- [GIVEN MATERIAL]:
━━━━

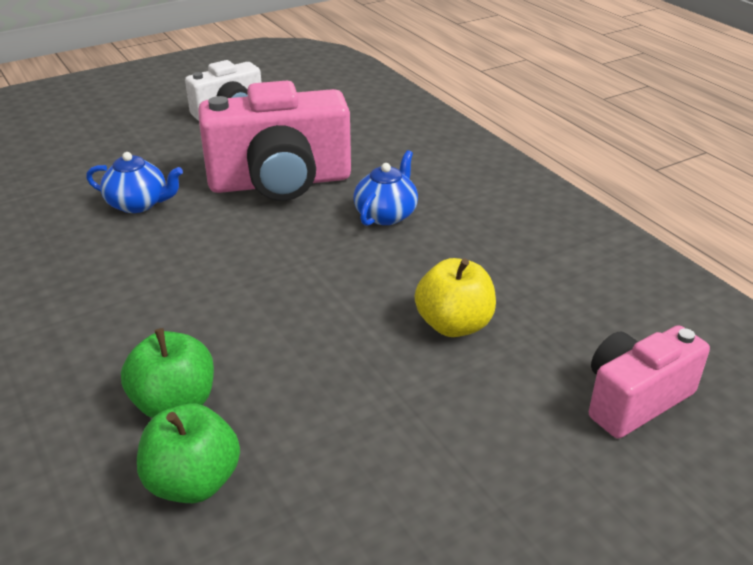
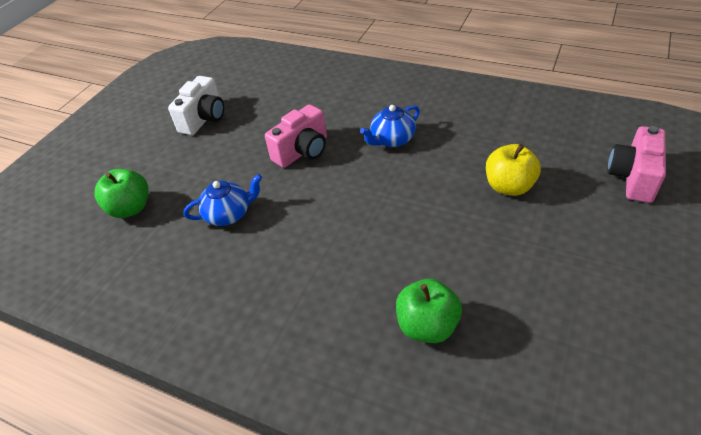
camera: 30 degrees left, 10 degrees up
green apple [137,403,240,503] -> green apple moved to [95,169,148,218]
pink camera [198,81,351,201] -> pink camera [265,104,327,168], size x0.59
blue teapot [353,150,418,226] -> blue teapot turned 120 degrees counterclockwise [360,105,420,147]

━━━━

- [ASSIGNMENT]: Pull every line containing the word "camera" out of the material.

- [EXPECTED ANSWER]:
camera: 30 degrees left, 10 degrees up
pink camera [198,81,351,201] -> pink camera [265,104,327,168], size x0.59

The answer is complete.